Reproduce word for word, from the entries below, the line with "blue plate A5:B7", the line with "white brick H6:J6", and every line between them, and nothing more.

Excerpted data Block Start

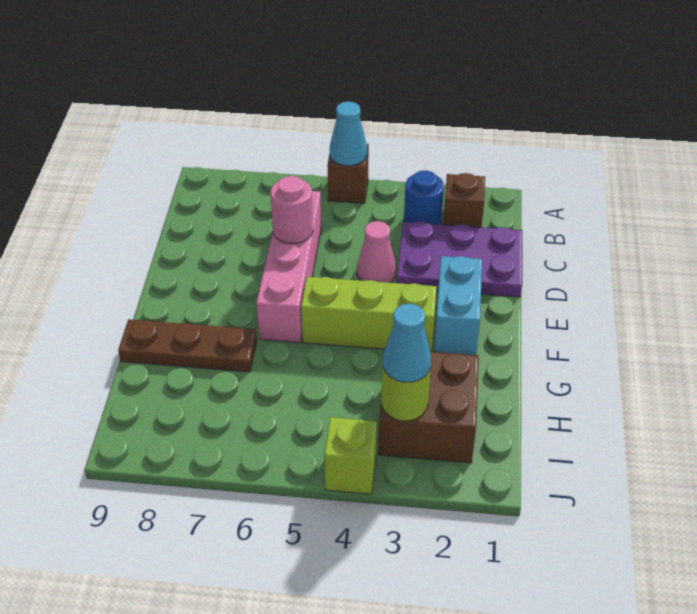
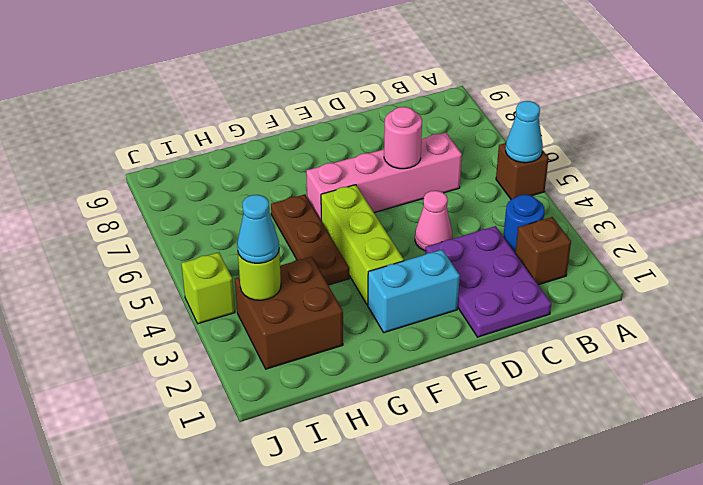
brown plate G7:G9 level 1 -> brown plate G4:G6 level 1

Excerpted data Block End
Excerpted data Block Start

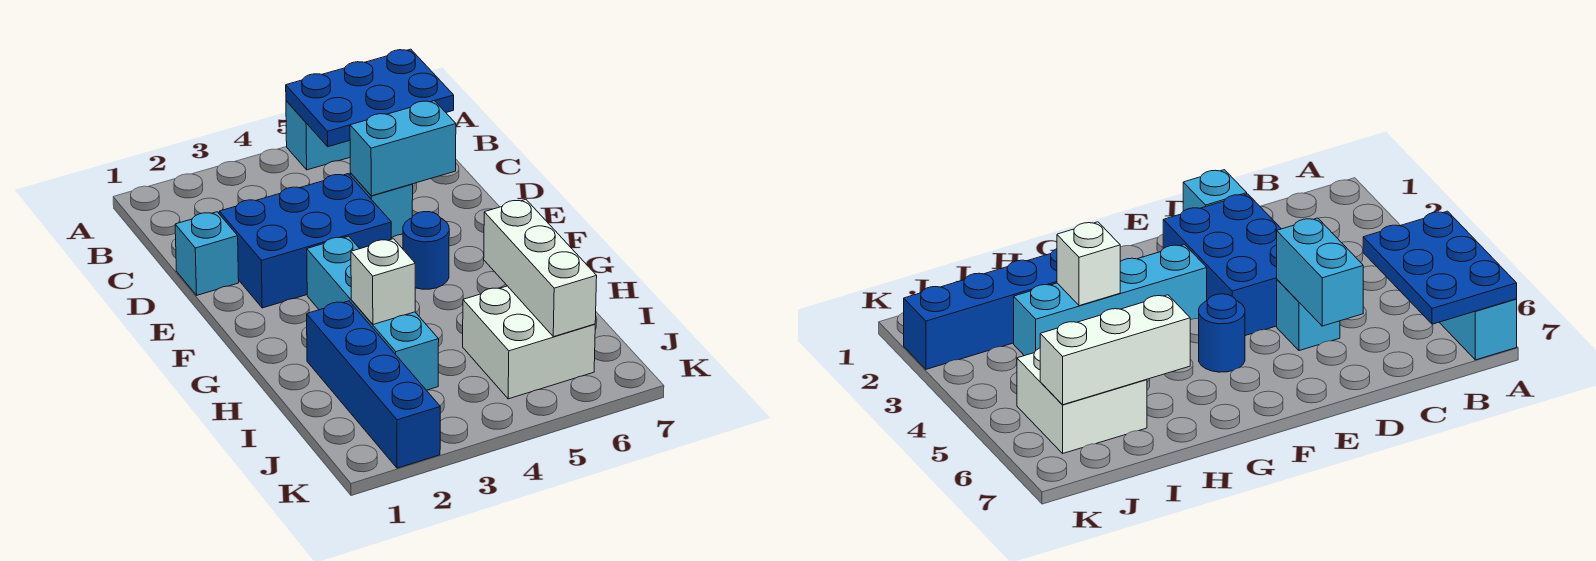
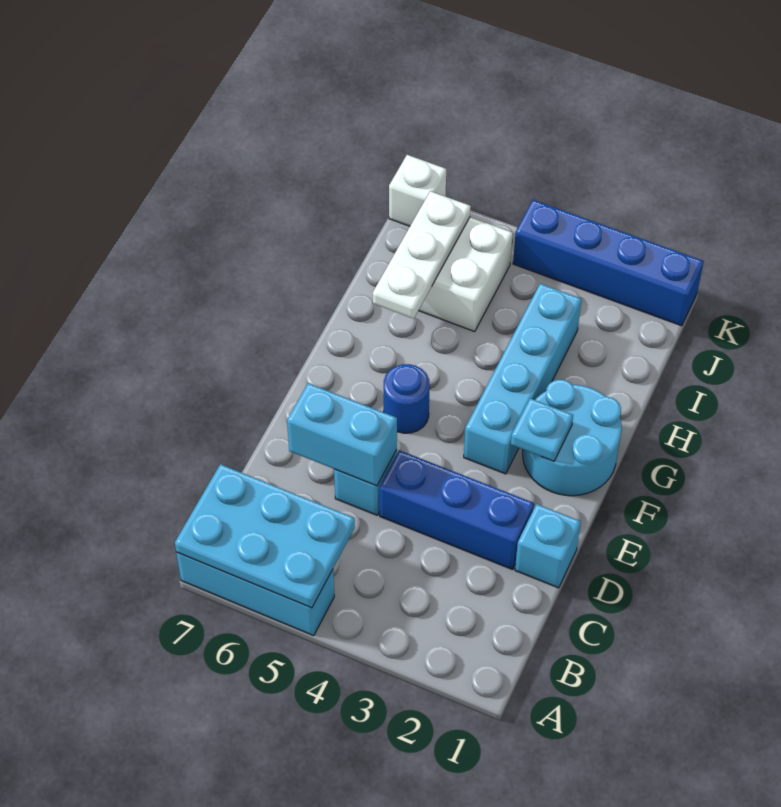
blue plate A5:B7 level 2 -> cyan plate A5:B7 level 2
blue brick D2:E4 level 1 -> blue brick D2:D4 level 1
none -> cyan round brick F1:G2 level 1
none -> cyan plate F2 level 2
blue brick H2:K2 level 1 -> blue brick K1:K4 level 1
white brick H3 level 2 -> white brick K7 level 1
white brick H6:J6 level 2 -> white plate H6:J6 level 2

Excerpted data Block End
Excerpted data Block Start

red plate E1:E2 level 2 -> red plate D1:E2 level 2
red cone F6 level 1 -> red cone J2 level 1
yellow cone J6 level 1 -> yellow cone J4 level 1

Excerpted data Block End

-- Result of the exercise --
blue plate A5:B7 level 2 -> cyan plate A5:B7 level 2
blue brick D2:E4 level 1 -> blue brick D2:D4 level 1
none -> cyan round brick F1:G2 level 1
none -> cyan plate F2 level 2
blue brick H2:K2 level 1 -> blue brick K1:K4 level 1
white brick H3 level 2 -> white brick K7 level 1
white brick H6:J6 level 2 -> white plate H6:J6 level 2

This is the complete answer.